| Problem to solve |
Leaving every image behind, reproduce the records word for word.

| Extracted records |
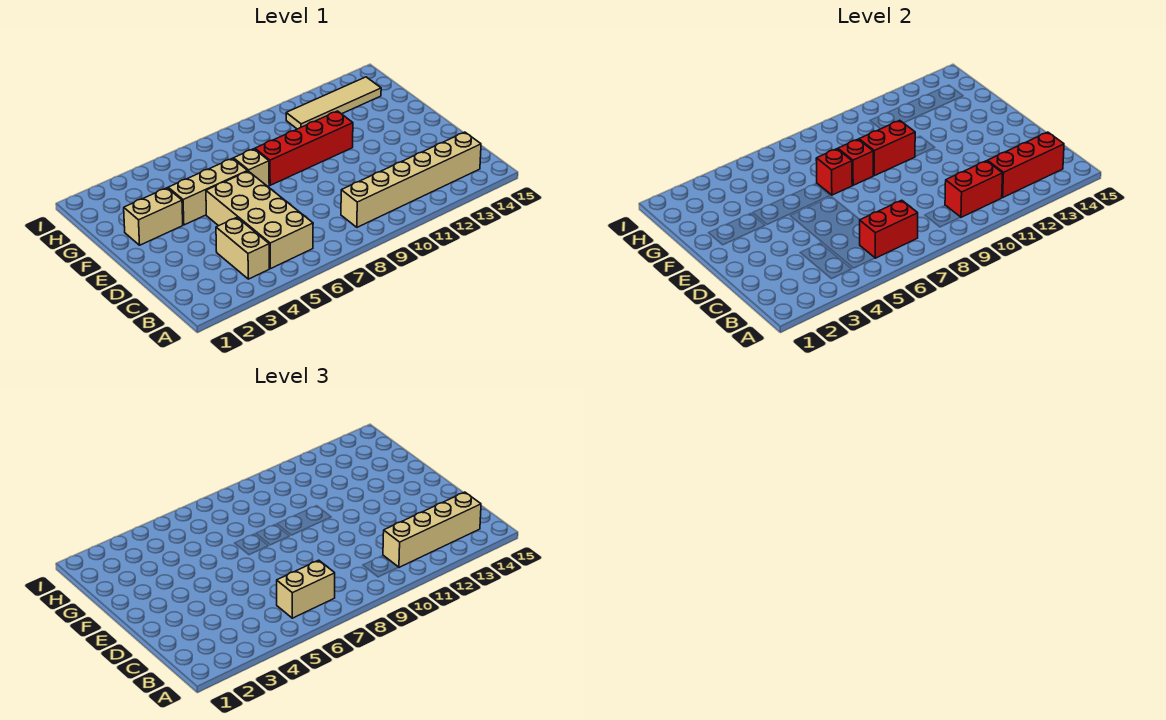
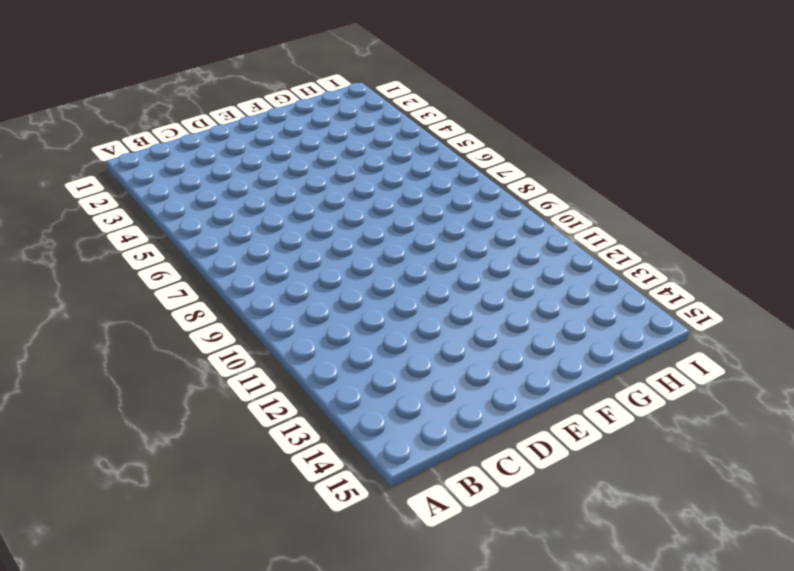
none -> tan 1x2 brick [216,218,269,279]
none -> tan 2x4 brick [206,171,313,269]
none -> tan 1x6 brick [341,132,481,227]

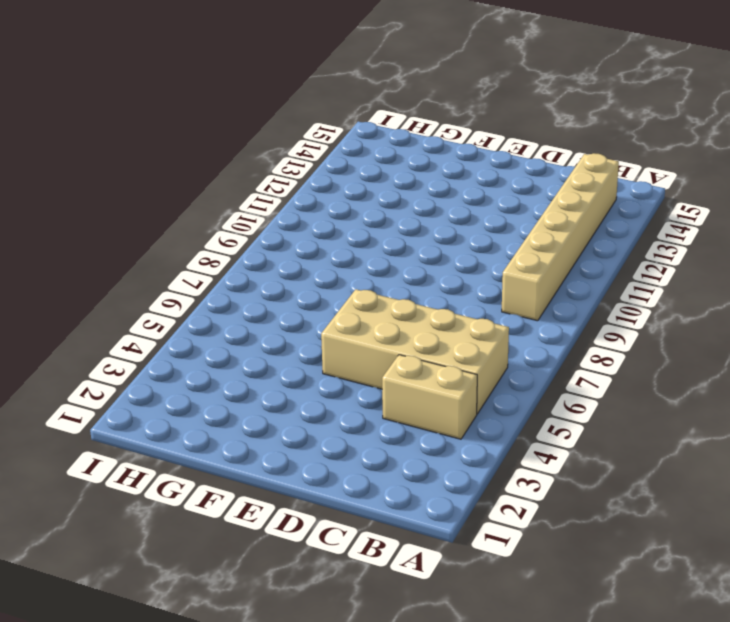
none -> tan 1x2 brick [124,188,183,245]
none -> tan 1x3 brick [168,158,247,225]
none -> tan 1x1 brick [233,149,269,186]

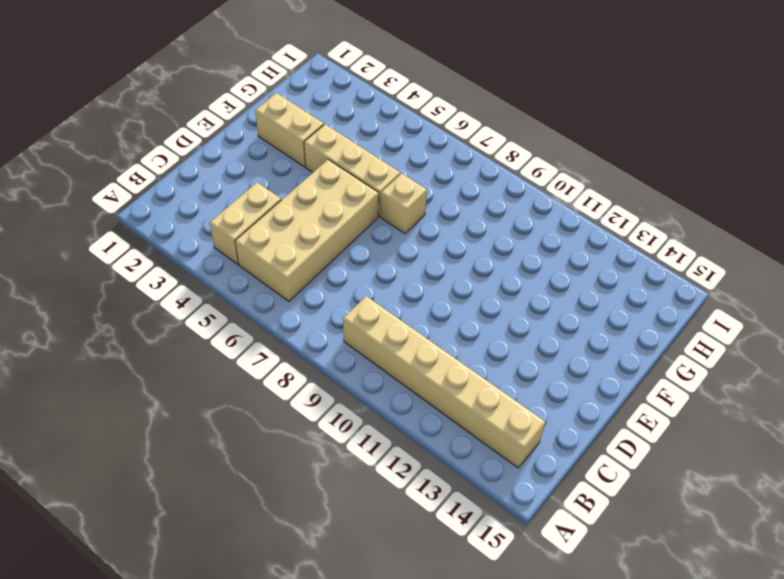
none -> red 1x4 brick [255,111,353,185]
none -> tan 1x4 tile [286,77,381,129]
none -> red 1x2 brick [860,200,918,258]

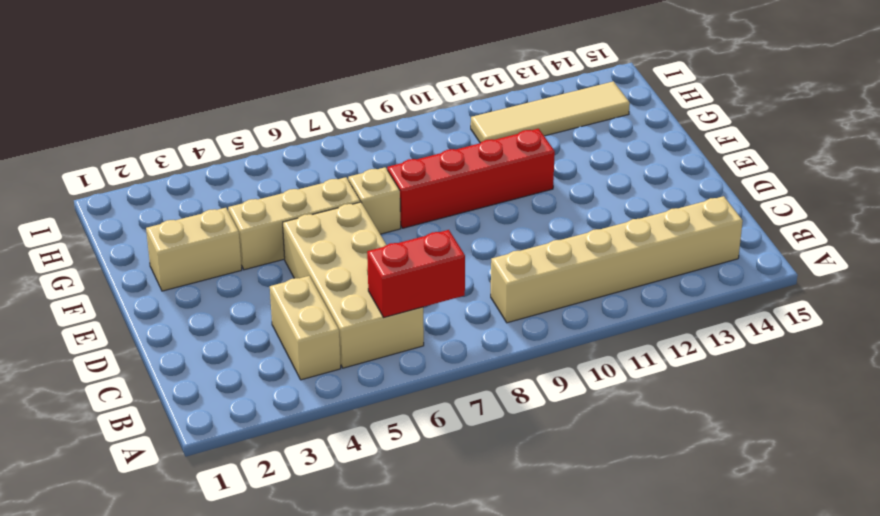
none -> red 1x2 brick [945,161,1003,217]
none -> red 1x3 brick [987,132,1064,197]
none -> red 1x1 brick [816,149,852,195]

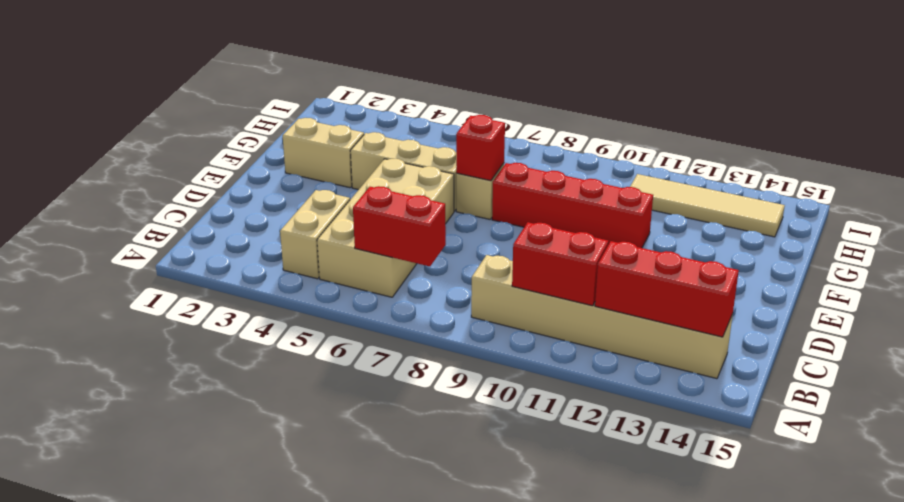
none -> red 1x1 brick [838,139,873,185]
none -> red 1x2 brick [859,120,915,176]
none -> tan 1x2 brick [277,560,335,618]

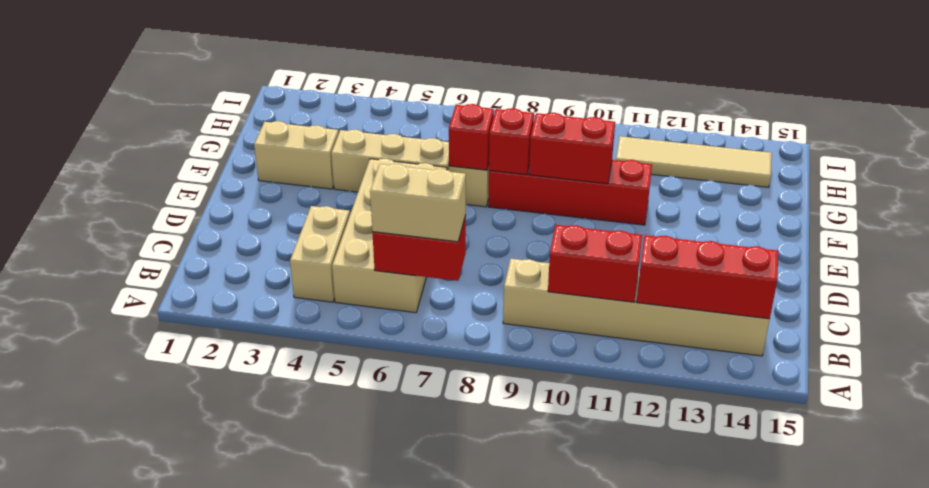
none -> tan 1x4 brick [383,492,481,567]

| Response area |
none -> tan 1x2 brick [216,218,269,279]
none -> tan 2x4 brick [206,171,313,269]
none -> tan 1x6 brick [341,132,481,227]

none -> tan 1x2 brick [124,188,183,245]
none -> tan 1x3 brick [168,158,247,225]
none -> tan 1x1 brick [233,149,269,186]

none -> red 1x4 brick [255,111,353,185]
none -> tan 1x4 tile [286,77,381,129]
none -> red 1x2 brick [860,200,918,258]

none -> red 1x2 brick [945,161,1003,217]
none -> red 1x3 brick [987,132,1064,197]
none -> red 1x1 brick [816,149,852,195]

none -> red 1x1 brick [838,139,873,185]
none -> red 1x2 brick [859,120,915,176]
none -> tan 1x2 brick [277,560,335,618]

none -> tan 1x4 brick [383,492,481,567]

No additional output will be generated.